Top of THE RECORDS

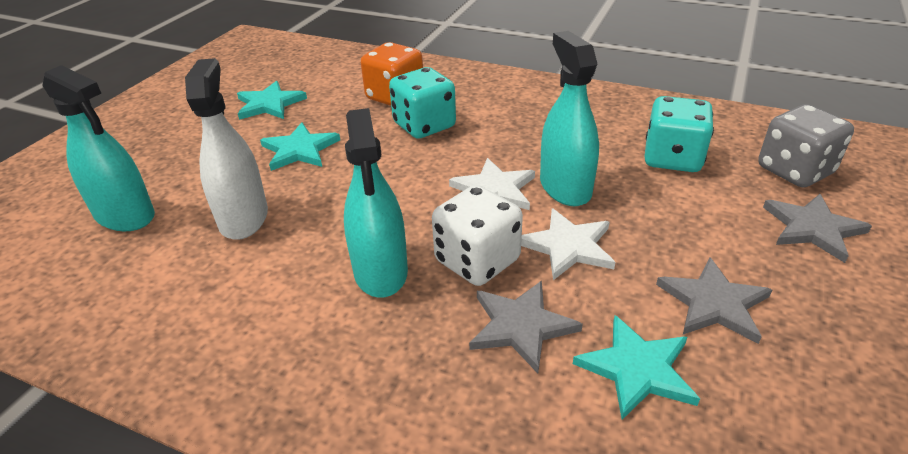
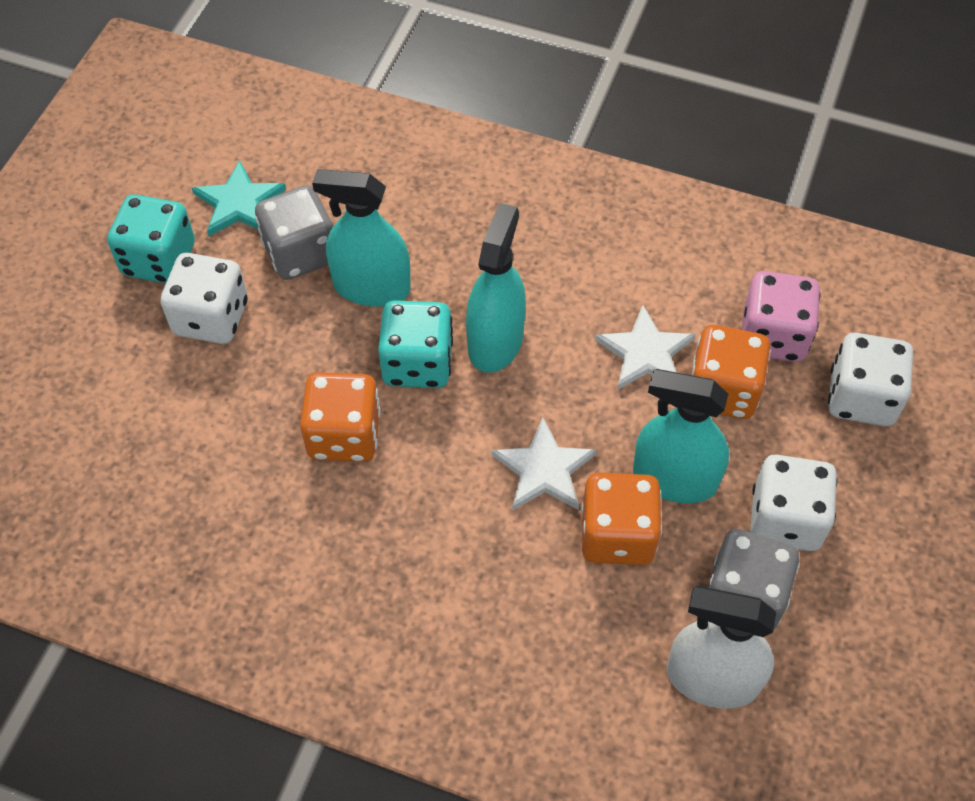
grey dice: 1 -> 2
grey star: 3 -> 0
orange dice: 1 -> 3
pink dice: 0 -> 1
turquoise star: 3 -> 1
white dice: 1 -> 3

Bottom of THE RECORDS

> _TASK PROMPT_
In the data above, find each line where the string "dice" appears, then copy it.

> _TASK OUTPUT_
grey dice: 1 -> 2
orange dice: 1 -> 3
pink dice: 0 -> 1
white dice: 1 -> 3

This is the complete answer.